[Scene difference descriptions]
------------------------

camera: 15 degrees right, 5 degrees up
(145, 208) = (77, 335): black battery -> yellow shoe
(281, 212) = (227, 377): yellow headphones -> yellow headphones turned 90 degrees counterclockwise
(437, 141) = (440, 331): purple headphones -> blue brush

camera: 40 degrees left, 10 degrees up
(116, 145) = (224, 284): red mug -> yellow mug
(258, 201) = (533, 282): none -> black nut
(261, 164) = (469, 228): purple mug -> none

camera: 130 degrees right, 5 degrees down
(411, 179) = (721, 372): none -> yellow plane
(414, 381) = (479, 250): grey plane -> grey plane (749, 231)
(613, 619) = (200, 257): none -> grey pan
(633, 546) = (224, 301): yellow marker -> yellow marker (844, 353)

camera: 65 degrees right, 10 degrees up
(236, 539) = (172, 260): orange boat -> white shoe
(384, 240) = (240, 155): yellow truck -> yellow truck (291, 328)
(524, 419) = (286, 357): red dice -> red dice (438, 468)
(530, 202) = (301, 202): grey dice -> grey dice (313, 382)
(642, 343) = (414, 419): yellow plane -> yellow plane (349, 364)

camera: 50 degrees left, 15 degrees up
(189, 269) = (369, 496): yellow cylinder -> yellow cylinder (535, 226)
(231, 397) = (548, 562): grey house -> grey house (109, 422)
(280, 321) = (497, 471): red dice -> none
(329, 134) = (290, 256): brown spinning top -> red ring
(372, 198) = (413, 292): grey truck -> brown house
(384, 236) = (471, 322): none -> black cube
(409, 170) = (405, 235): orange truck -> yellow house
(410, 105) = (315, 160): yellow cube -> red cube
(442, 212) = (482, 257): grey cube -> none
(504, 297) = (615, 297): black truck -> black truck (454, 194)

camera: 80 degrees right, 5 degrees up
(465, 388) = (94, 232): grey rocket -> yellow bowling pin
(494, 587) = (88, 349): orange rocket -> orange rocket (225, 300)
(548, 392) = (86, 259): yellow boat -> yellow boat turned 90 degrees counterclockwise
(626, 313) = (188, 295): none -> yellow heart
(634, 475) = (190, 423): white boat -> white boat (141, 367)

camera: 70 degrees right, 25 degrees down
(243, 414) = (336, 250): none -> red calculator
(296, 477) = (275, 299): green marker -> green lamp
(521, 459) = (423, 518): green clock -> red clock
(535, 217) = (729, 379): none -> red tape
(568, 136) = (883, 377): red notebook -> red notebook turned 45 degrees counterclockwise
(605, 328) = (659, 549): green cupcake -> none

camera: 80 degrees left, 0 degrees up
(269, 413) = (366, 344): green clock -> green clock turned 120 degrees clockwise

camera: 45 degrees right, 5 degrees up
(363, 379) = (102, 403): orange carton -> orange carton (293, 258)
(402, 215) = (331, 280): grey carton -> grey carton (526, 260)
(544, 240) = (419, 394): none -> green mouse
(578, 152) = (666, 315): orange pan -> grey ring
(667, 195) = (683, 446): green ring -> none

------------------------

» ACTION ITEM
Say the number of lines above that include "boat", and only that.

» ANSWER TO THE PROBLEM
3